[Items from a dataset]
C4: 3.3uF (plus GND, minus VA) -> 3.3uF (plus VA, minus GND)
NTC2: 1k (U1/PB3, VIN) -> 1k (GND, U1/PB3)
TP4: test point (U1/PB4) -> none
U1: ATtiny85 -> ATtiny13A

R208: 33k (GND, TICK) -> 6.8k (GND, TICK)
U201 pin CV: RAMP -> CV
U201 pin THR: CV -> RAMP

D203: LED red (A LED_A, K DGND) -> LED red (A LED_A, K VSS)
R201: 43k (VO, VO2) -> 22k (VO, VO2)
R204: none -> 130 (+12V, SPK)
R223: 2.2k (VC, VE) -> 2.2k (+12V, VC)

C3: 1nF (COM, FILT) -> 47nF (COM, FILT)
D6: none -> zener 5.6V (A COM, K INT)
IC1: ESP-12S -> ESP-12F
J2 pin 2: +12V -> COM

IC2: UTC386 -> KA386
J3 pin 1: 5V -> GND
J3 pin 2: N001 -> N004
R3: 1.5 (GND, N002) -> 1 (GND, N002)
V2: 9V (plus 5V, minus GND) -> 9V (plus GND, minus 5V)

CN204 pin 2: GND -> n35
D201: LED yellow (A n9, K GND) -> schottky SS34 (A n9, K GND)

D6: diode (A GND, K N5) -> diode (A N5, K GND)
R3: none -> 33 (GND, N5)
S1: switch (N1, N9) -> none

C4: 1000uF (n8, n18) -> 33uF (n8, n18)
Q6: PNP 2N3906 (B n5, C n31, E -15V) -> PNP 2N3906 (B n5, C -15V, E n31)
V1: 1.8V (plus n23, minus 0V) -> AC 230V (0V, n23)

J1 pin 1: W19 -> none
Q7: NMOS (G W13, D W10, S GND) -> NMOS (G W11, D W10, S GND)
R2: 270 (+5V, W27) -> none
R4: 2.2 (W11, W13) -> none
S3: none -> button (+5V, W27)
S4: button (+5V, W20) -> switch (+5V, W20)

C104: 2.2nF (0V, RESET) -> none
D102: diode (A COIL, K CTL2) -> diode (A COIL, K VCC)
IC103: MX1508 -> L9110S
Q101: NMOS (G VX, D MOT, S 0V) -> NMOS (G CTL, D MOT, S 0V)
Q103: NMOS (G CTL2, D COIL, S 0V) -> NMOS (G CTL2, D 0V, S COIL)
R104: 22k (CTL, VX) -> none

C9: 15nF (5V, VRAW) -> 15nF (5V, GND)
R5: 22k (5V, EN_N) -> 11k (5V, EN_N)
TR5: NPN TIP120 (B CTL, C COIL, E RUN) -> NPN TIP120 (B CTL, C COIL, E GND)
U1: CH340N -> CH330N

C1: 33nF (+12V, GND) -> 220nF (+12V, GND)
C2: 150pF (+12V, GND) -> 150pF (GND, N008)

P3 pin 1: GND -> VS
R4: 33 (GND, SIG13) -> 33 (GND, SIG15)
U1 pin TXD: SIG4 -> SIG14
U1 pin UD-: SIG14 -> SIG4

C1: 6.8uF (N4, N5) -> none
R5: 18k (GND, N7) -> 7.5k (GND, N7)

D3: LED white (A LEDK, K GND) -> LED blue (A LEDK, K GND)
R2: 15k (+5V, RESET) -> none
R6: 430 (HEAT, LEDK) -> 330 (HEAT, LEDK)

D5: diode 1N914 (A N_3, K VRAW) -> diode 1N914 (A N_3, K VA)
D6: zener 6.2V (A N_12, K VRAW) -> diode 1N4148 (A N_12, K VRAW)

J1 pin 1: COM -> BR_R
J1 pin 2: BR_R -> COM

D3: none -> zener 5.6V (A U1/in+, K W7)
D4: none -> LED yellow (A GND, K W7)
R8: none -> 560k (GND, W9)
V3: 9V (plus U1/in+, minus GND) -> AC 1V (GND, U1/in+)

■ WHAT YOU HAVE TO DO ■
Could you please repeat the data exactly as given?

■ ANSWER SECTION ■
C4: 3.3uF (plus GND, minus VA) -> 3.3uF (plus VA, minus GND)
NTC2: 1k (U1/PB3, VIN) -> 1k (GND, U1/PB3)
TP4: test point (U1/PB4) -> none
U1: ATtiny85 -> ATtiny13A

R208: 33k (GND, TICK) -> 6.8k (GND, TICK)
U201 pin CV: RAMP -> CV
U201 pin THR: CV -> RAMP

D203: LED red (A LED_A, K DGND) -> LED red (A LED_A, K VSS)
R201: 43k (VO, VO2) -> 22k (VO, VO2)
R204: none -> 130 (+12V, SPK)
R223: 2.2k (VC, VE) -> 2.2k (+12V, VC)

C3: 1nF (COM, FILT) -> 47nF (COM, FILT)
D6: none -> zener 5.6V (A COM, K INT)
IC1: ESP-12S -> ESP-12F
J2 pin 2: +12V -> COM

IC2: UTC386 -> KA386
J3 pin 1: 5V -> GND
J3 pin 2: N001 -> N004
R3: 1.5 (GND, N002) -> 1 (GND, N002)
V2: 9V (plus 5V, minus GND) -> 9V (plus GND, minus 5V)

CN204 pin 2: GND -> n35
D201: LED yellow (A n9, K GND) -> schottky SS34 (A n9, K GND)

D6: diode (A GND, K N5) -> diode (A N5, K GND)
R3: none -> 33 (GND, N5)
S1: switch (N1, N9) -> none

C4: 1000uF (n8, n18) -> 33uF (n8, n18)
Q6: PNP 2N3906 (B n5, C n31, E -15V) -> PNP 2N3906 (B n5, C -15V, E n31)
V1: 1.8V (plus n23, minus 0V) -> AC 230V (0V, n23)

J1 pin 1: W19 -> none
Q7: NMOS (G W13, D W10, S GND) -> NMOS (G W11, D W10, S GND)
R2: 270 (+5V, W27) -> none
R4: 2.2 (W11, W13) -> none
S3: none -> button (+5V, W27)
S4: button (+5V, W20) -> switch (+5V, W20)

C104: 2.2nF (0V, RESET) -> none
D102: diode (A COIL, K CTL2) -> diode (A COIL, K VCC)
IC103: MX1508 -> L9110S
Q101: NMOS (G VX, D MOT, S 0V) -> NMOS (G CTL, D MOT, S 0V)
Q103: NMOS (G CTL2, D COIL, S 0V) -> NMOS (G CTL2, D 0V, S COIL)
R104: 22k (CTL, VX) -> none

C9: 15nF (5V, VRAW) -> 15nF (5V, GND)
R5: 22k (5V, EN_N) -> 11k (5V, EN_N)
TR5: NPN TIP120 (B CTL, C COIL, E RUN) -> NPN TIP120 (B CTL, C COIL, E GND)
U1: CH340N -> CH330N

C1: 33nF (+12V, GND) -> 220nF (+12V, GND)
C2: 150pF (+12V, GND) -> 150pF (GND, N008)

P3 pin 1: GND -> VS
R4: 33 (GND, SIG13) -> 33 (GND, SIG15)
U1 pin TXD: SIG4 -> SIG14
U1 pin UD-: SIG14 -> SIG4

C1: 6.8uF (N4, N5) -> none
R5: 18k (GND, N7) -> 7.5k (GND, N7)

D3: LED white (A LEDK, K GND) -> LED blue (A LEDK, K GND)
R2: 15k (+5V, RESET) -> none
R6: 430 (HEAT, LEDK) -> 330 (HEAT, LEDK)

D5: diode 1N914 (A N_3, K VRAW) -> diode 1N914 (A N_3, K VA)
D6: zener 6.2V (A N_12, K VRAW) -> diode 1N4148 (A N_12, K VRAW)

J1 pin 1: COM -> BR_R
J1 pin 2: BR_R -> COM

D3: none -> zener 5.6V (A U1/in+, K W7)
D4: none -> LED yellow (A GND, K W7)
R8: none -> 560k (GND, W9)
V3: 9V (plus U1/in+, minus GND) -> AC 1V (GND, U1/in+)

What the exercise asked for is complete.